Saved data entries
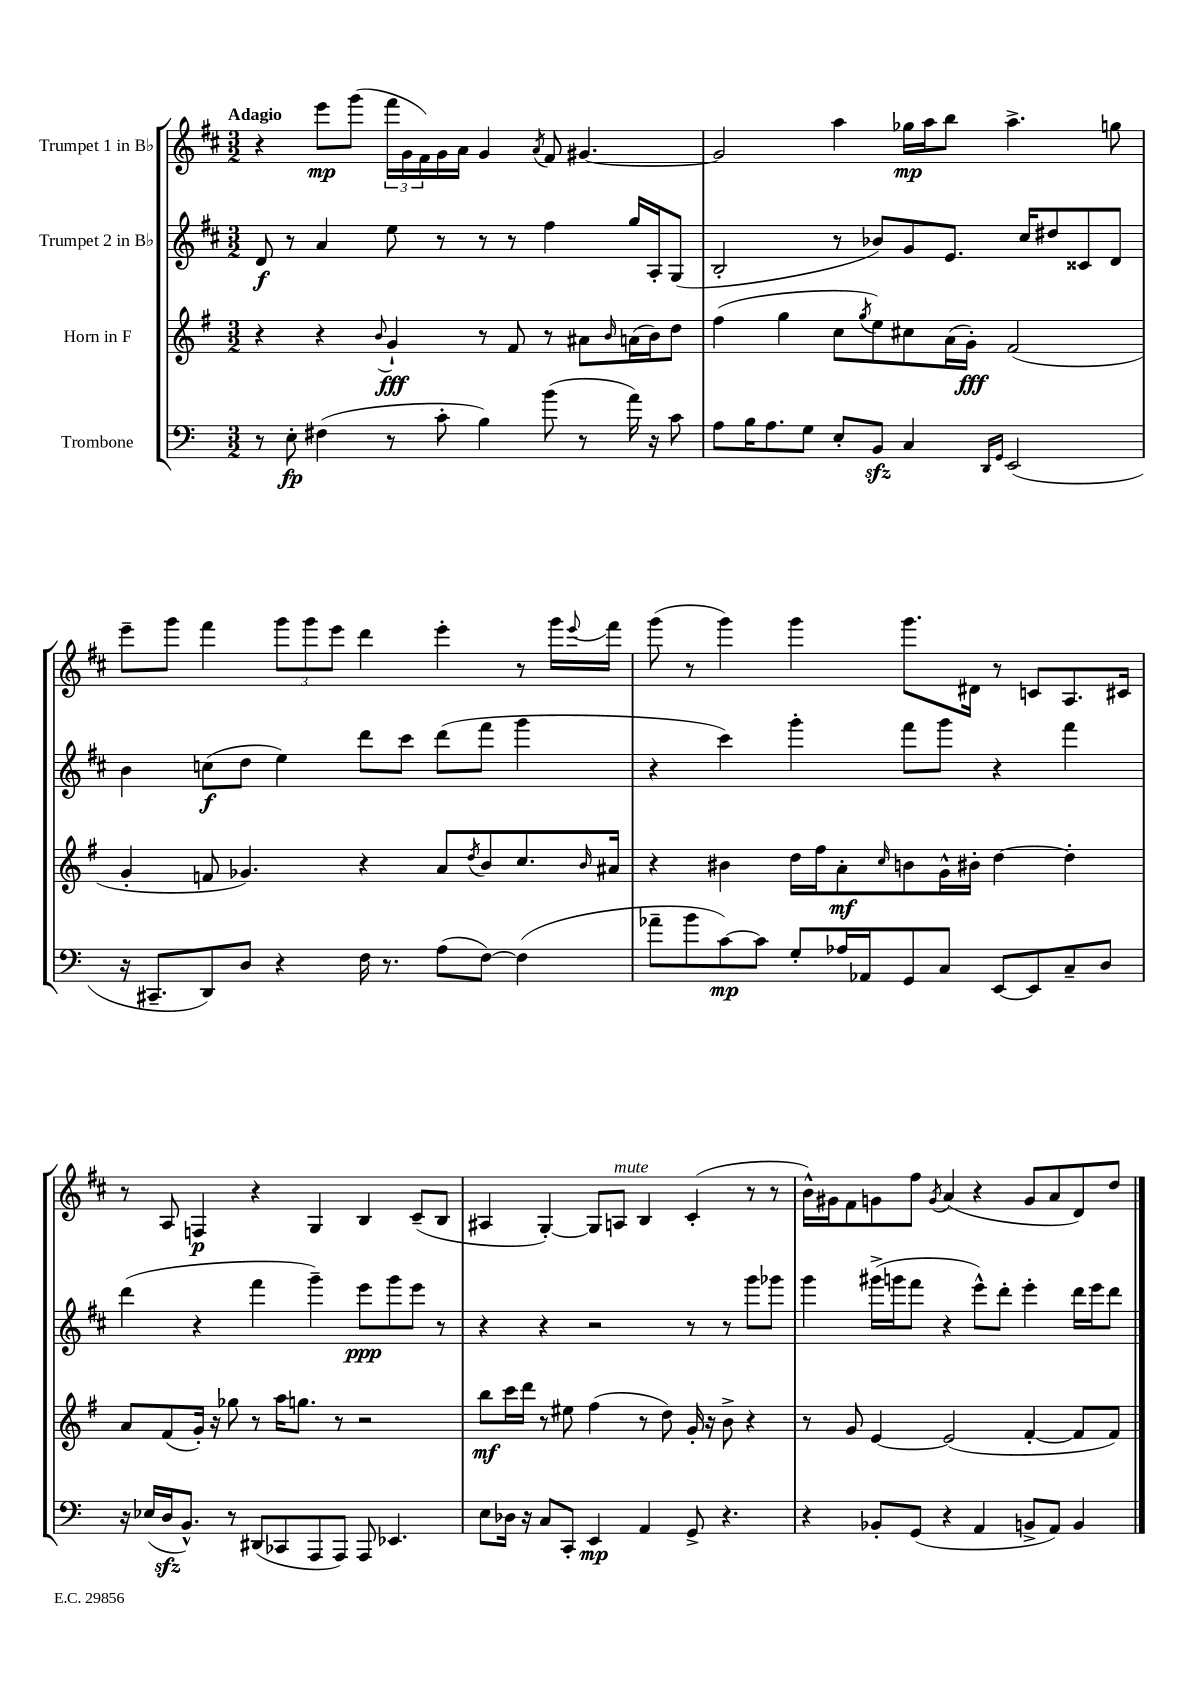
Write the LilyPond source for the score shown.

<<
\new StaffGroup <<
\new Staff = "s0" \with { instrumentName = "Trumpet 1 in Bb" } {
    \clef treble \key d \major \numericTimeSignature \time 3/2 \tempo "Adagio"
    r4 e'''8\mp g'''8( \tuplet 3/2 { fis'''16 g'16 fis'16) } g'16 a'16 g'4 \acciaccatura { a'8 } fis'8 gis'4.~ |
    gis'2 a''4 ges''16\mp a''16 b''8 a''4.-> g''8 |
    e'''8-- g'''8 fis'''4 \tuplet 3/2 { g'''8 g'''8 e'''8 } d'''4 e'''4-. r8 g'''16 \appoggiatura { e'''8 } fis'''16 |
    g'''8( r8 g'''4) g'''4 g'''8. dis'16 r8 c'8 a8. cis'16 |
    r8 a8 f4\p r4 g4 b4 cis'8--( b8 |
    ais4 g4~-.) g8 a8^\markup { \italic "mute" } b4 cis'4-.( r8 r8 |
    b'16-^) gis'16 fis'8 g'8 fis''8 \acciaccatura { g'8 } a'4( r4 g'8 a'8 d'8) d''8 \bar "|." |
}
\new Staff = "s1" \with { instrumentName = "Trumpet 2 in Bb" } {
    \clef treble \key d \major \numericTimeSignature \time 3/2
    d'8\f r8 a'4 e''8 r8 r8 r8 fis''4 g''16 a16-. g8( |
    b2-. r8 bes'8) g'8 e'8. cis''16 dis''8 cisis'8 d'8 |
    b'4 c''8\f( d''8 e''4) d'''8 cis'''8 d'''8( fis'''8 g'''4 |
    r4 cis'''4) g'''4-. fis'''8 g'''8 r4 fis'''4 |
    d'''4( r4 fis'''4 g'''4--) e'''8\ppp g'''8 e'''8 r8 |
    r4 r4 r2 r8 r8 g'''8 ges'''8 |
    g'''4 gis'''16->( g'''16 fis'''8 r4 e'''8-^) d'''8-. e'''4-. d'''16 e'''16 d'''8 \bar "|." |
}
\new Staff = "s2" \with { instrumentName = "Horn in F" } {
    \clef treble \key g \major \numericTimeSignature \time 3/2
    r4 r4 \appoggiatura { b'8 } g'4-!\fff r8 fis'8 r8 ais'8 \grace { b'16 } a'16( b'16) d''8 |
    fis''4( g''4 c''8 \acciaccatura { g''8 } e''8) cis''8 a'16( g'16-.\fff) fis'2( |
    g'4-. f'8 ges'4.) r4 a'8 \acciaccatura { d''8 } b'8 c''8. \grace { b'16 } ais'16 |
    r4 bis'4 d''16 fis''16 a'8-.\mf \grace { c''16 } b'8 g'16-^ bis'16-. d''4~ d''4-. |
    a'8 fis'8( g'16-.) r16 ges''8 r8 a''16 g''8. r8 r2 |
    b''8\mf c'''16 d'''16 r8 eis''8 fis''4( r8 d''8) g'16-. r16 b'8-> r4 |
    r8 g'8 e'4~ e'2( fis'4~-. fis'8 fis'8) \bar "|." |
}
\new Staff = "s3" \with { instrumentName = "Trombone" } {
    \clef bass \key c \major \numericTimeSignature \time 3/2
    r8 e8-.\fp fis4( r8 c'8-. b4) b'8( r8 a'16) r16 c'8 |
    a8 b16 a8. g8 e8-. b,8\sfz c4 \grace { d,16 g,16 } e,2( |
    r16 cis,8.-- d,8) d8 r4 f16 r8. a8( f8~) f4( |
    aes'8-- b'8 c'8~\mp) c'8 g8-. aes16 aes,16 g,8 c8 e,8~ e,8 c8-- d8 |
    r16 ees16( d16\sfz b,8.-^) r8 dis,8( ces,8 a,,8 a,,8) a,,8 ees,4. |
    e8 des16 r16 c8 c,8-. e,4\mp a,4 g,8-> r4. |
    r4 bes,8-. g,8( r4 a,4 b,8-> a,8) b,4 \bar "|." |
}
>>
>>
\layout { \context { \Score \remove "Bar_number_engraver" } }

==

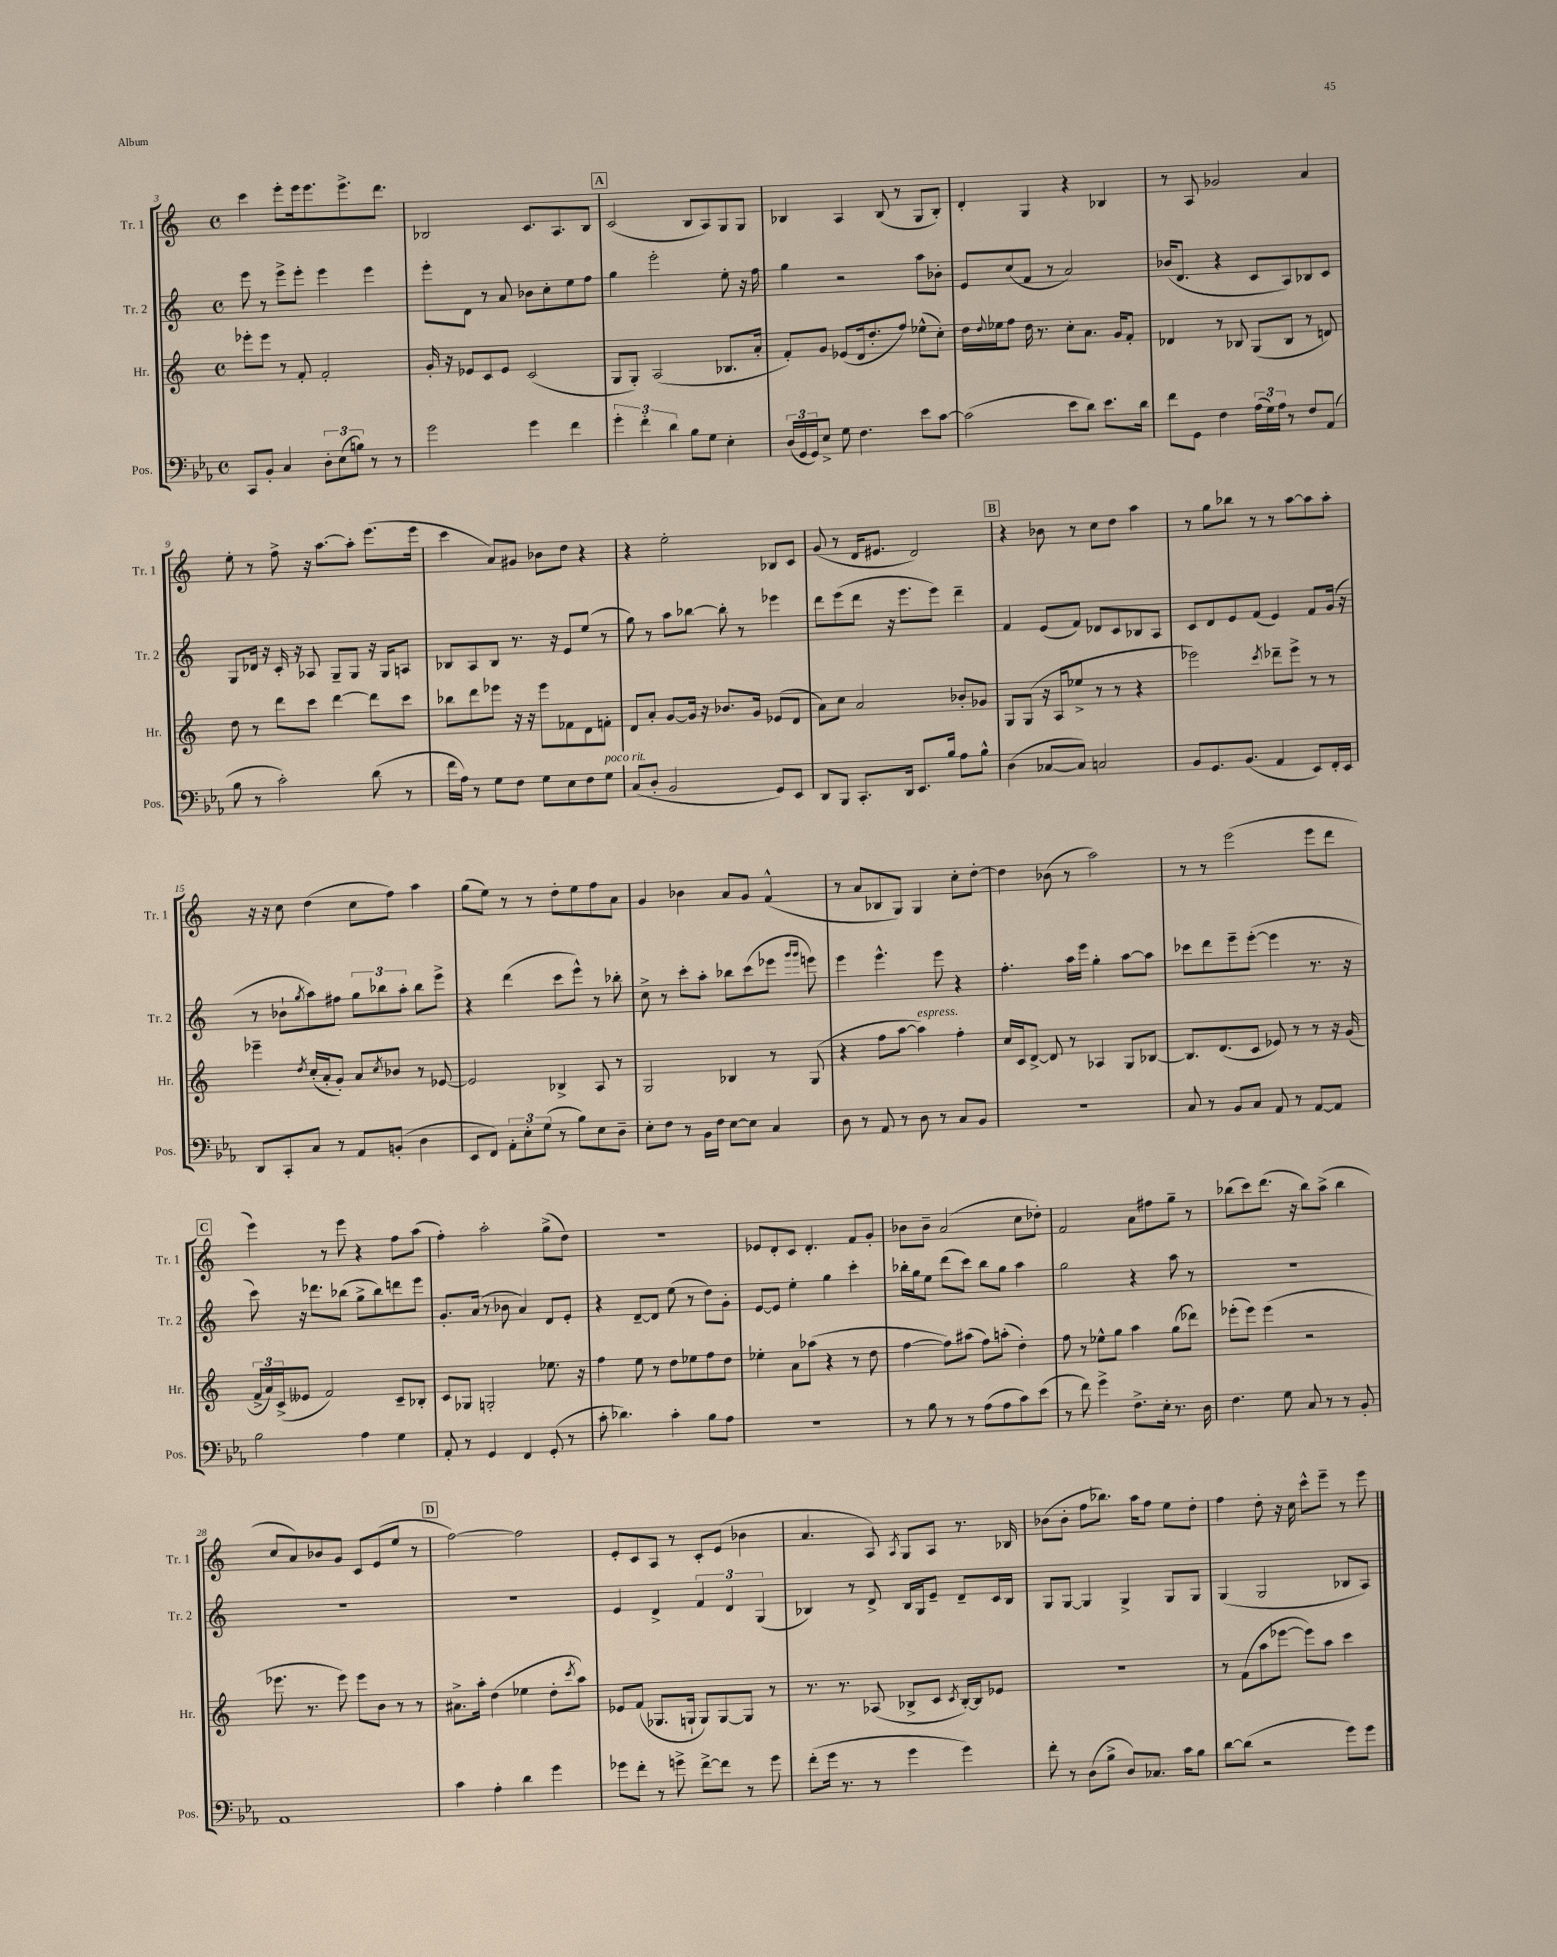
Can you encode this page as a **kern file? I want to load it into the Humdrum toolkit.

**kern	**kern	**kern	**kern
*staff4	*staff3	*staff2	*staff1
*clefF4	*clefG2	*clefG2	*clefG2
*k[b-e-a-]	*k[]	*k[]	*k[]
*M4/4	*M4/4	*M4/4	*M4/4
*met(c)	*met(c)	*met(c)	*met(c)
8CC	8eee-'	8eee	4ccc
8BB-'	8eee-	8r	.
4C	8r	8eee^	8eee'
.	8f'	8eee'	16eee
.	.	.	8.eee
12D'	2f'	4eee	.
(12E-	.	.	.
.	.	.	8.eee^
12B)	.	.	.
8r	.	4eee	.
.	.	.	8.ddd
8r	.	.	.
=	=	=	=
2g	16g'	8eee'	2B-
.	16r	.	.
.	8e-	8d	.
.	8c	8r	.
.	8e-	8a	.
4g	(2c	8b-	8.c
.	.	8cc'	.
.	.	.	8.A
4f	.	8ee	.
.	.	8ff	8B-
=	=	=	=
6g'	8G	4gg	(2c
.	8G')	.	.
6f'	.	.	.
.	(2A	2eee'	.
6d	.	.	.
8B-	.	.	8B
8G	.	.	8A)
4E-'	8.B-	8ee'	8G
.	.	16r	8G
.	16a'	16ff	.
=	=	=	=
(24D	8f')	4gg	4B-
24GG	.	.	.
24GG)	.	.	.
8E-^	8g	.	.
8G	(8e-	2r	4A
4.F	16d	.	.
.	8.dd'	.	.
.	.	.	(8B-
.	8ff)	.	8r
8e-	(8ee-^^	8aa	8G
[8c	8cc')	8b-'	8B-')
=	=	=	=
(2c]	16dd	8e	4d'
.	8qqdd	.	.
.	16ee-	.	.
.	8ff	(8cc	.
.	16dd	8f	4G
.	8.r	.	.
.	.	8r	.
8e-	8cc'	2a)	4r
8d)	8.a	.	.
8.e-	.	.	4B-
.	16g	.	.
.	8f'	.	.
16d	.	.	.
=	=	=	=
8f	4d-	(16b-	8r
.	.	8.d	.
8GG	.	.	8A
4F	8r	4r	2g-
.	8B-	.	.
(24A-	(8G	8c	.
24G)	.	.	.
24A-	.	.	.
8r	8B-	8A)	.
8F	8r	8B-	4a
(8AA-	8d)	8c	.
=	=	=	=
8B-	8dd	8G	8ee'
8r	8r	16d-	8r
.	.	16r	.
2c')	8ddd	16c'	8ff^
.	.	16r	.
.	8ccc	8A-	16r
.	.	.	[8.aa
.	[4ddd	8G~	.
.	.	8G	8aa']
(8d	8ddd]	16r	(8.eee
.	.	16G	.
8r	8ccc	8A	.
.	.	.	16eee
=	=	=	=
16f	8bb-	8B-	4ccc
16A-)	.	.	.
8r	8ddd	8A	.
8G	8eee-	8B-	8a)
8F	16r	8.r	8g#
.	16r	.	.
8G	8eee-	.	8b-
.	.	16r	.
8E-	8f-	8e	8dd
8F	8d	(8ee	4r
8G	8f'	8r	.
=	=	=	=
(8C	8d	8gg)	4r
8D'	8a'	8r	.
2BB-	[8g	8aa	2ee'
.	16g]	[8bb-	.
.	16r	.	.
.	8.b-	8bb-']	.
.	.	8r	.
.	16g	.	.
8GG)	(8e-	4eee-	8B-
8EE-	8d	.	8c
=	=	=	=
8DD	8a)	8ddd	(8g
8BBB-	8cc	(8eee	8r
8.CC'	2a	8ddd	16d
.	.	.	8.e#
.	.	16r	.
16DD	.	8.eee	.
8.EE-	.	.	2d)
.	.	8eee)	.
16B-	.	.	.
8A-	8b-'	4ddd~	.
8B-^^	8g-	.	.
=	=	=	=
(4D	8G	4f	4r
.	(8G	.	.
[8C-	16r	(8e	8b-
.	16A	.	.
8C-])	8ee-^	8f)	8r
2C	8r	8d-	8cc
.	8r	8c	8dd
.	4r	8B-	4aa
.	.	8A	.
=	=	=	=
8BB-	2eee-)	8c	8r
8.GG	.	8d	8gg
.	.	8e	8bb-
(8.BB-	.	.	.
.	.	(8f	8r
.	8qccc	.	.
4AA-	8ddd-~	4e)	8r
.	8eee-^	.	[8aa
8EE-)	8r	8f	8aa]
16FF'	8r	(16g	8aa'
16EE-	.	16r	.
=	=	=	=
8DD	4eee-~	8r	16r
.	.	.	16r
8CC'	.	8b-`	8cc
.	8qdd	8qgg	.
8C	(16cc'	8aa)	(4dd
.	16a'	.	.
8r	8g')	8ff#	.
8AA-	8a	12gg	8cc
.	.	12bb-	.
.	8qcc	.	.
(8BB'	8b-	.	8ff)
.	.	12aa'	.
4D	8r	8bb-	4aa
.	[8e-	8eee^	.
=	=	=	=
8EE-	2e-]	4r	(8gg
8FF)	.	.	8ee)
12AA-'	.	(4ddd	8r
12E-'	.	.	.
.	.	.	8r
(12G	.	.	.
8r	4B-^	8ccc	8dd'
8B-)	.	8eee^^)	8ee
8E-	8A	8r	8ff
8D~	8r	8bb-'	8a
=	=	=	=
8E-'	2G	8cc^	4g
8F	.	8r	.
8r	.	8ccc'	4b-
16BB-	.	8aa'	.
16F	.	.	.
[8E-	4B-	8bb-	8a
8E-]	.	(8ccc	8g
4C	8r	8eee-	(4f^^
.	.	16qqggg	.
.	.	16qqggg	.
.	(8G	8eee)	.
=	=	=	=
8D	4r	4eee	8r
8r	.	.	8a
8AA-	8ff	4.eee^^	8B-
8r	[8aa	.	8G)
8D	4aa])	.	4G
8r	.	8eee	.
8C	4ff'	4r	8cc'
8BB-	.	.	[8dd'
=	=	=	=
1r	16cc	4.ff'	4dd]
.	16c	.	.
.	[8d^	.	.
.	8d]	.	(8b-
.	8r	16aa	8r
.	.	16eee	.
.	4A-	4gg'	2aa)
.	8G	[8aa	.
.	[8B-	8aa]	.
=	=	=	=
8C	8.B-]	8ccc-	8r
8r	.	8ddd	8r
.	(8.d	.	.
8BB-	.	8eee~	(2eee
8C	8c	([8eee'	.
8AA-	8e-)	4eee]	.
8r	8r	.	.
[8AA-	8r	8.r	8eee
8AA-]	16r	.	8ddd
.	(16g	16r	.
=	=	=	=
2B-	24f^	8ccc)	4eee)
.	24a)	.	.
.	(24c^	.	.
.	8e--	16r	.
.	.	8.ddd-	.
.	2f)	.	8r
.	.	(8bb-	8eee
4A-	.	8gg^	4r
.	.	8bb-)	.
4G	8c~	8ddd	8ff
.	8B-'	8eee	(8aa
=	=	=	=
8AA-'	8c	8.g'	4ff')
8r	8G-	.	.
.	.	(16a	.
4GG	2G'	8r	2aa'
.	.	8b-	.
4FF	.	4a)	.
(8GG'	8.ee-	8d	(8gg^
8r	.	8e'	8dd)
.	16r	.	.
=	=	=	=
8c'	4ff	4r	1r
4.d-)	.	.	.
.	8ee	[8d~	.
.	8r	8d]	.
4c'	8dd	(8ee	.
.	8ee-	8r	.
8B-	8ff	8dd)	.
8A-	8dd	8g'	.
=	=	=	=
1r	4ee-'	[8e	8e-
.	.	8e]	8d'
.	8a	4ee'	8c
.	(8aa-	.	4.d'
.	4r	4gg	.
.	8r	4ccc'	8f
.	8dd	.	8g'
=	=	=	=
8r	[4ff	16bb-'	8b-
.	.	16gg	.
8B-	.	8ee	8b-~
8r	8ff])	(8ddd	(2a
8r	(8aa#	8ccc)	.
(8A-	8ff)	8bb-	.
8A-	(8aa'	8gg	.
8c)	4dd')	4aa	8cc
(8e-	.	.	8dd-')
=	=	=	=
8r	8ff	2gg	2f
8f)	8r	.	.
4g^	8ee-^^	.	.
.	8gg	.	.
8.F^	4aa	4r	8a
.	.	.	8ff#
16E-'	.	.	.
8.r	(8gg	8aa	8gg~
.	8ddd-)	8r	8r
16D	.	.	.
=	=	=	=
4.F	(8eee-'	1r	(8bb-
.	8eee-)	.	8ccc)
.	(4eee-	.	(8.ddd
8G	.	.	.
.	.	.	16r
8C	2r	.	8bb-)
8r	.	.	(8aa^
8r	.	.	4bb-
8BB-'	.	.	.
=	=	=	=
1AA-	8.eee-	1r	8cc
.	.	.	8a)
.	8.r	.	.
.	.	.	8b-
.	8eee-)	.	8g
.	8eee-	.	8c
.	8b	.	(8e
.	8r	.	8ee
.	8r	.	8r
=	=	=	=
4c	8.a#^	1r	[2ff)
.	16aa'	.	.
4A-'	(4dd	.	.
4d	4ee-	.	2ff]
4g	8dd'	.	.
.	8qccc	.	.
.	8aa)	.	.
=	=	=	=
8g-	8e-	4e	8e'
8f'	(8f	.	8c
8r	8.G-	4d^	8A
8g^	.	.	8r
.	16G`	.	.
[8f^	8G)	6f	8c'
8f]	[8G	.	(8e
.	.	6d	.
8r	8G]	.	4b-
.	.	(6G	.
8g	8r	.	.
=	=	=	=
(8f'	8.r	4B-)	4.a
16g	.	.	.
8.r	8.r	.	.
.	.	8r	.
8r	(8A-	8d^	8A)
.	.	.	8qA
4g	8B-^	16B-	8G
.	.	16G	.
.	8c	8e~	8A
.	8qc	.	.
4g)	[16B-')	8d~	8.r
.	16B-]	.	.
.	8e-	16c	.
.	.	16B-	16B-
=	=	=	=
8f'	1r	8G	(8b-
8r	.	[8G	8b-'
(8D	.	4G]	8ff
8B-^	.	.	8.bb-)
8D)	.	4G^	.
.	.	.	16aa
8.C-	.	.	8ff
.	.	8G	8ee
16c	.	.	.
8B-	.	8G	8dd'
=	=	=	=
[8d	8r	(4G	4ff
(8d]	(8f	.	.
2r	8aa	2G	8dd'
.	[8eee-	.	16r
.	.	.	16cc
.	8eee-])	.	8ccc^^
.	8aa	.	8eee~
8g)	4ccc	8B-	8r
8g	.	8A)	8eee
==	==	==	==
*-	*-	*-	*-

**Task requirements:** Pull out each line in the rows above that contains the word "major". Case counts.

**Solution below:**
    \clef treble \key d \major \numericTimeSignature \time 3/2 \tempo "Adagio"
    \clef treble \key d \major \numericTimeSignature \time 3/2
    \clef treble \key g \major \numericTimeSignature \time 3/2
    \clef bass \key c \major \numericTimeSignature \time 3/2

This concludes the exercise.